# MATERIAL FOR THIS EXERCISE
•••
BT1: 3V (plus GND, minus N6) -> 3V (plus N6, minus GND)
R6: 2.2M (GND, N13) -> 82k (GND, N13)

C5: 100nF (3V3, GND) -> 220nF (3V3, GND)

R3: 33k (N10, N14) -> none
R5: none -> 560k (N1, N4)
•••
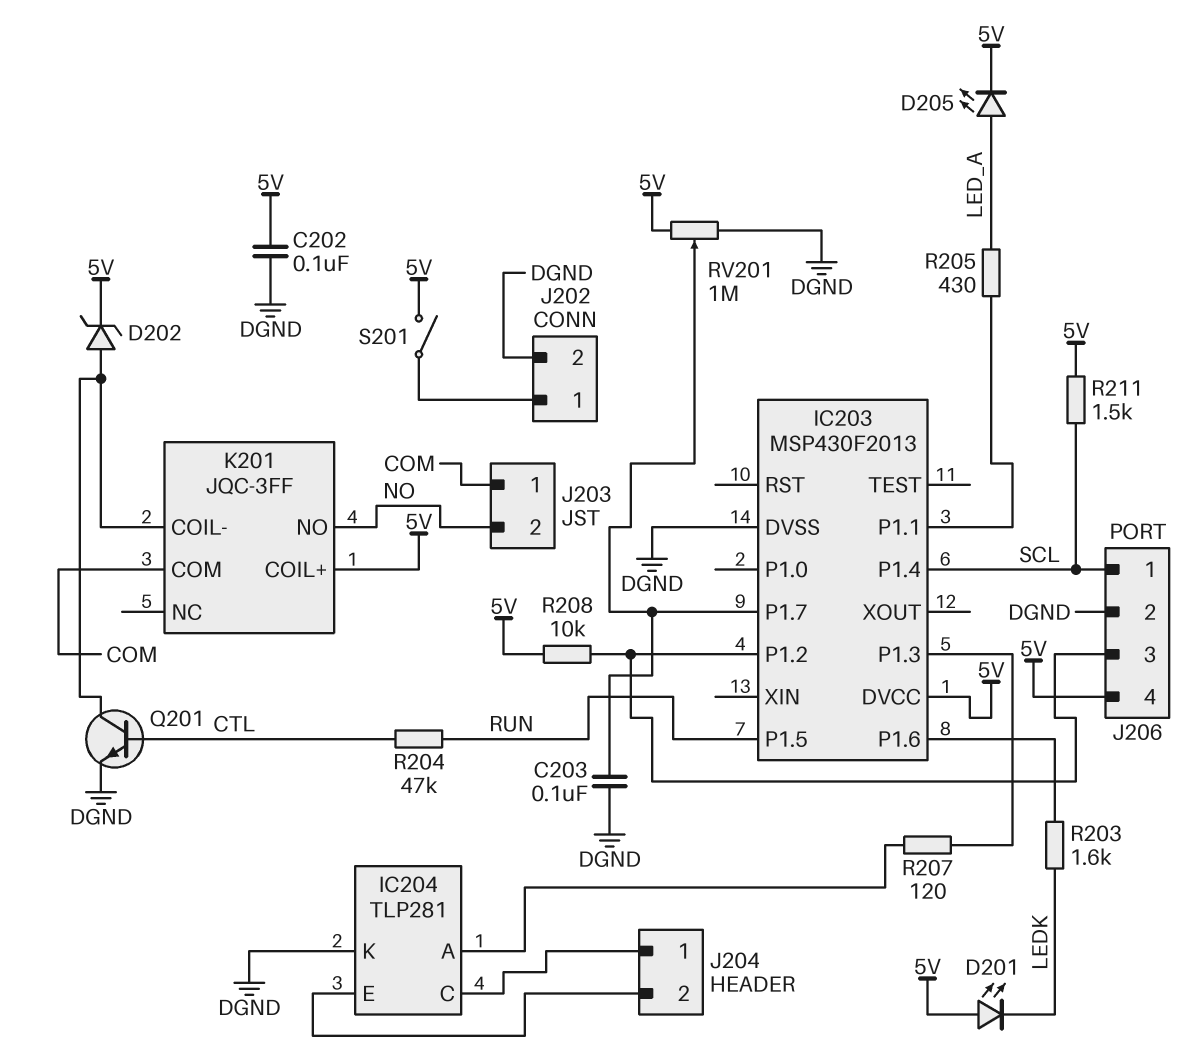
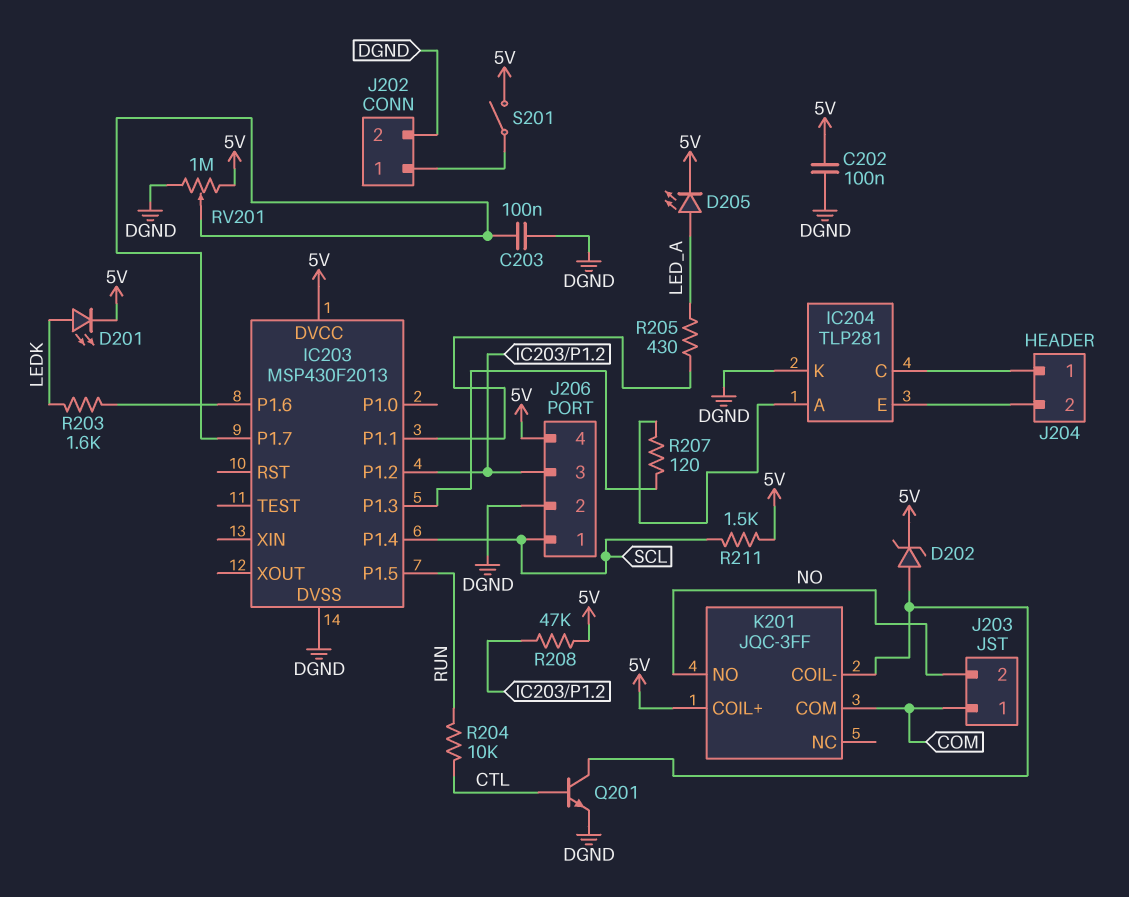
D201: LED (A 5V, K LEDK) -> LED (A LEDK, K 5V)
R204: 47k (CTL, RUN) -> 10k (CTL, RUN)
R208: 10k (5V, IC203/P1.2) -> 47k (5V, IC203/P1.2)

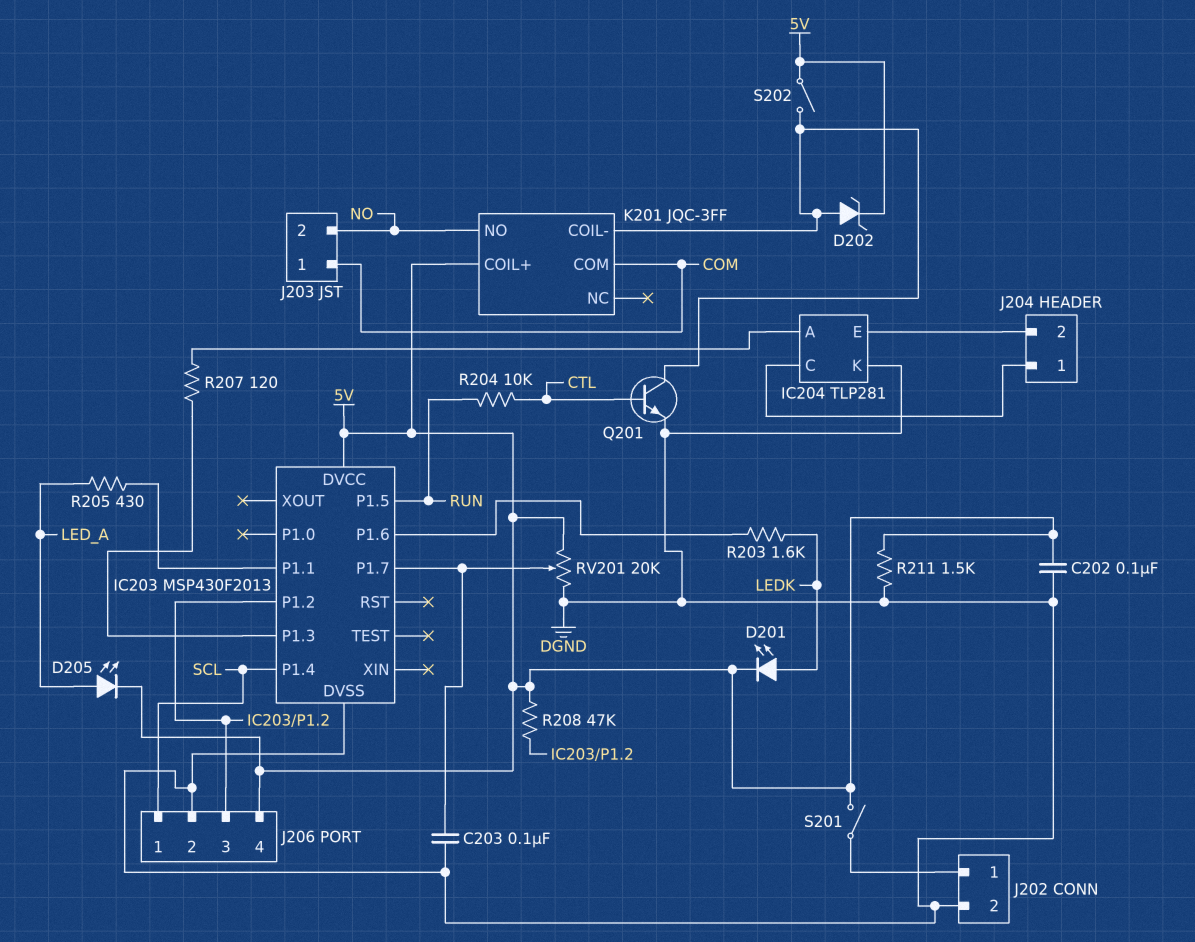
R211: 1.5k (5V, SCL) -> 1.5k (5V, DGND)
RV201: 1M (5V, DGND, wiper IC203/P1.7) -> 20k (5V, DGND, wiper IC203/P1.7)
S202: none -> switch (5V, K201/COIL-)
•••
# PROMPT
Which lines above run from the one containing "RV201: 1M (5V, DGND, wiper" down to the one containing "S202: none -> switch (5V, K201/COIL-)"? Repeat exactly those, both ends included, and nothing else.

# OUTPUT BELOW
RV201: 1M (5V, DGND, wiper IC203/P1.7) -> 20k (5V, DGND, wiper IC203/P1.7)
S202: none -> switch (5V, K201/COIL-)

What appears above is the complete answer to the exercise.